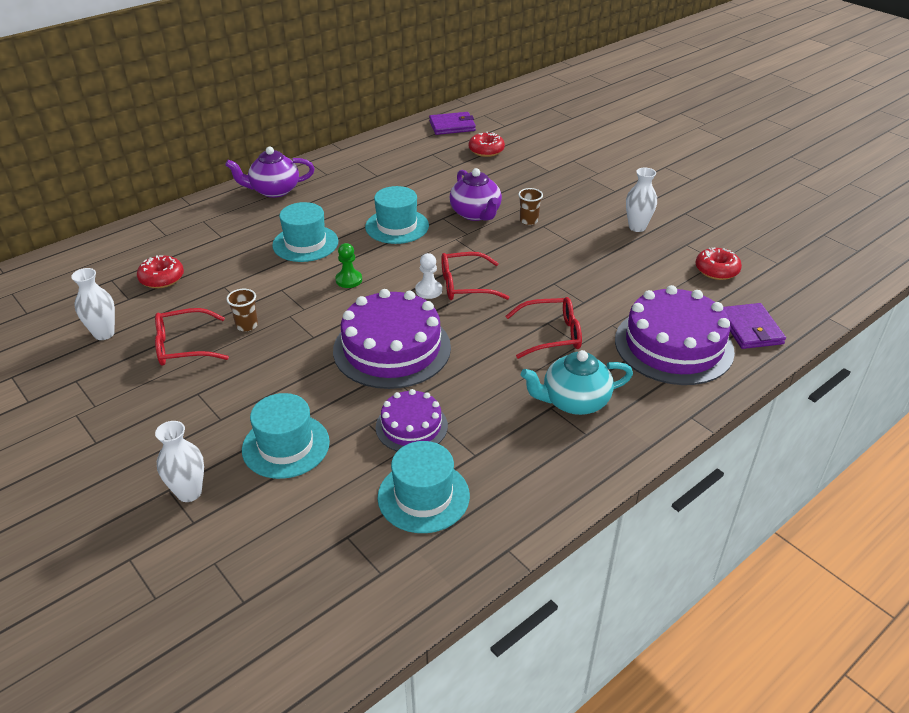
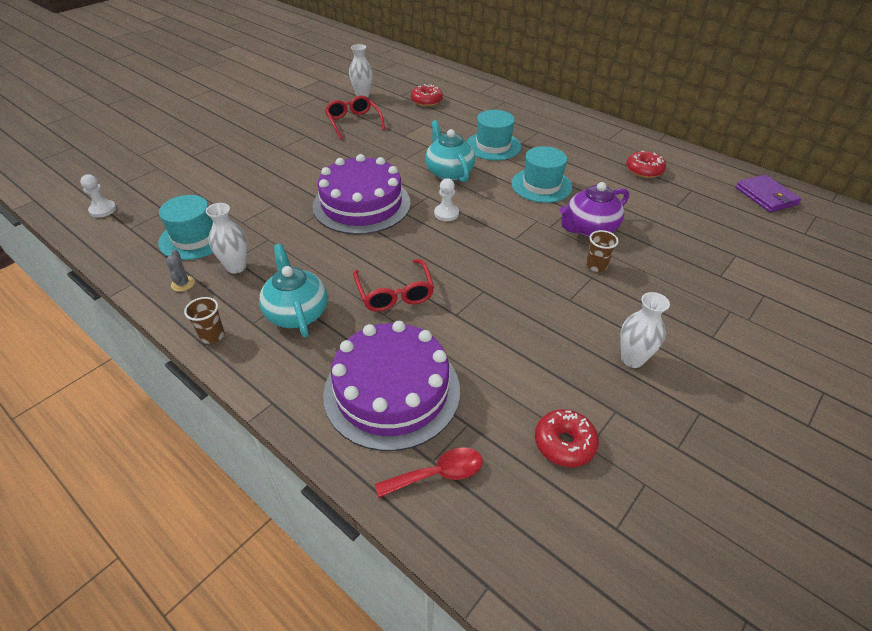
camera: 80 degrees right, 5 degrees up
(189, 492) = (216, 149): white vase -> white vase (236, 267)
(247, 325) = (380, 140): brown cup -> brown cup (212, 335)
(274, 190) = (564, 120): purple teapot -> none
(286, 446) = (253, 175): turquoise hat -> none
(320, 617) = (103, 210): none -> white pawn
(349, 280) = (449, 172): green pawn -> turquoise teapot
(411, 426) = (269, 224): purple cake -> none
(465, 285) = (461, 233): red glasses -> none
(486, 150) = (729, 224): red donut -> red donut (644, 170)
(515, 498) = (183, 284): none -> grey cactus
(750, 329) = (438, 474): purple wallet -> red spoon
------------------------------------------------
Exercise goal: You need to restate all of the entries above exactly and leave the pictures behind.

Answer box:
camera: 80 degrees right, 5 degrees up
(189, 492) = (216, 149): white vase -> white vase (236, 267)
(247, 325) = (380, 140): brown cup -> brown cup (212, 335)
(274, 190) = (564, 120): purple teapot -> none
(286, 446) = (253, 175): turquoise hat -> none
(320, 617) = (103, 210): none -> white pawn
(349, 280) = (449, 172): green pawn -> turquoise teapot
(411, 426) = (269, 224): purple cake -> none
(465, 285) = (461, 233): red glasses -> none
(486, 150) = (729, 224): red donut -> red donut (644, 170)
(515, 498) = (183, 284): none -> grey cactus
(750, 329) = (438, 474): purple wallet -> red spoon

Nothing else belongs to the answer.